» Extracted entries:
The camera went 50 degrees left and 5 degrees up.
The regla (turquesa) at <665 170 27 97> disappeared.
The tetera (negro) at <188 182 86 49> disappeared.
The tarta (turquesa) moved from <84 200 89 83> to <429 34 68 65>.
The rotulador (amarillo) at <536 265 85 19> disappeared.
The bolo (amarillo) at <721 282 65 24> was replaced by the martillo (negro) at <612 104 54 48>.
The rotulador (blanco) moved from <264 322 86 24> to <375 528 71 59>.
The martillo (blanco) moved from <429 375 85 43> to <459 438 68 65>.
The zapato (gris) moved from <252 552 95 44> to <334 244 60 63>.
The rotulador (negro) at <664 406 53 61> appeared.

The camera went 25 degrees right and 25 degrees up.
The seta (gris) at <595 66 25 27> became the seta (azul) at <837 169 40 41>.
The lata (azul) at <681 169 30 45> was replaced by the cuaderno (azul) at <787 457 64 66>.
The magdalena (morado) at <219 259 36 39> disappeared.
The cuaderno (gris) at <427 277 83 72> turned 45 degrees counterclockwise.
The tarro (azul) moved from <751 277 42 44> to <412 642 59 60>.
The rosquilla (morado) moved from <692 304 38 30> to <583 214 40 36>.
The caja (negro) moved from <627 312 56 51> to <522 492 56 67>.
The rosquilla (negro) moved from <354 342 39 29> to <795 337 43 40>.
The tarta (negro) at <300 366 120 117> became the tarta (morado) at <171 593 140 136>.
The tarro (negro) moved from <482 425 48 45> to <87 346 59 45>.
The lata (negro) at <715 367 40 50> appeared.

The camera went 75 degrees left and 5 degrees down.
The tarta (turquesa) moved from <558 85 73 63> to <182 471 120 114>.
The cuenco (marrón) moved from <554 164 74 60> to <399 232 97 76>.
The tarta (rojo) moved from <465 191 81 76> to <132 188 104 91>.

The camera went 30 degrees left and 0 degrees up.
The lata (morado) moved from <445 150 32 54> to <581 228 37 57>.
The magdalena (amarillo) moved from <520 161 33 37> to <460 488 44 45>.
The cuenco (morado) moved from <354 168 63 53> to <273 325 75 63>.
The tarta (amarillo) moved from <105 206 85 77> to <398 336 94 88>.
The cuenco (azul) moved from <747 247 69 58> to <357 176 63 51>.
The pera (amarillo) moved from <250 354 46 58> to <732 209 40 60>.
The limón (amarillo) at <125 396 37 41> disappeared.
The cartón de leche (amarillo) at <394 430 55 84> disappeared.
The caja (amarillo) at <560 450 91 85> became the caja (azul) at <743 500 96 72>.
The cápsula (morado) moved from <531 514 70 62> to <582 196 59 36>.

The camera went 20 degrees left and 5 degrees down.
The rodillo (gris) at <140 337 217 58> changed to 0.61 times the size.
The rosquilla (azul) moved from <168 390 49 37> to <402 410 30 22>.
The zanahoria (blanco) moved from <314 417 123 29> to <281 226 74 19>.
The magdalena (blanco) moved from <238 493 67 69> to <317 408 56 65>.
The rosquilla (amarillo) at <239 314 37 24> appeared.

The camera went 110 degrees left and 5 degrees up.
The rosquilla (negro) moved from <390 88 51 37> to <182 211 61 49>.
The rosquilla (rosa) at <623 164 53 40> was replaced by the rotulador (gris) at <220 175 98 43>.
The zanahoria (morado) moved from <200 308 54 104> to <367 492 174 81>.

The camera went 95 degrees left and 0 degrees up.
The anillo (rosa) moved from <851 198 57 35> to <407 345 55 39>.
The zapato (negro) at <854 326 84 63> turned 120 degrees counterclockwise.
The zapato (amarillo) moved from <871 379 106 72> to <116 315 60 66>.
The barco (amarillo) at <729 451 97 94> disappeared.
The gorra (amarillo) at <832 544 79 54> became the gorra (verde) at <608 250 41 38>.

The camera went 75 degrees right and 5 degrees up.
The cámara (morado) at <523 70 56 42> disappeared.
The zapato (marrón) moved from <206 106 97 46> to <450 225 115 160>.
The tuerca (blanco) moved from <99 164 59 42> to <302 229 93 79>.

» Task to carry out: Say how many lines of the data include the string "martillo". Nothing other than the number should be given.

» Output below: 2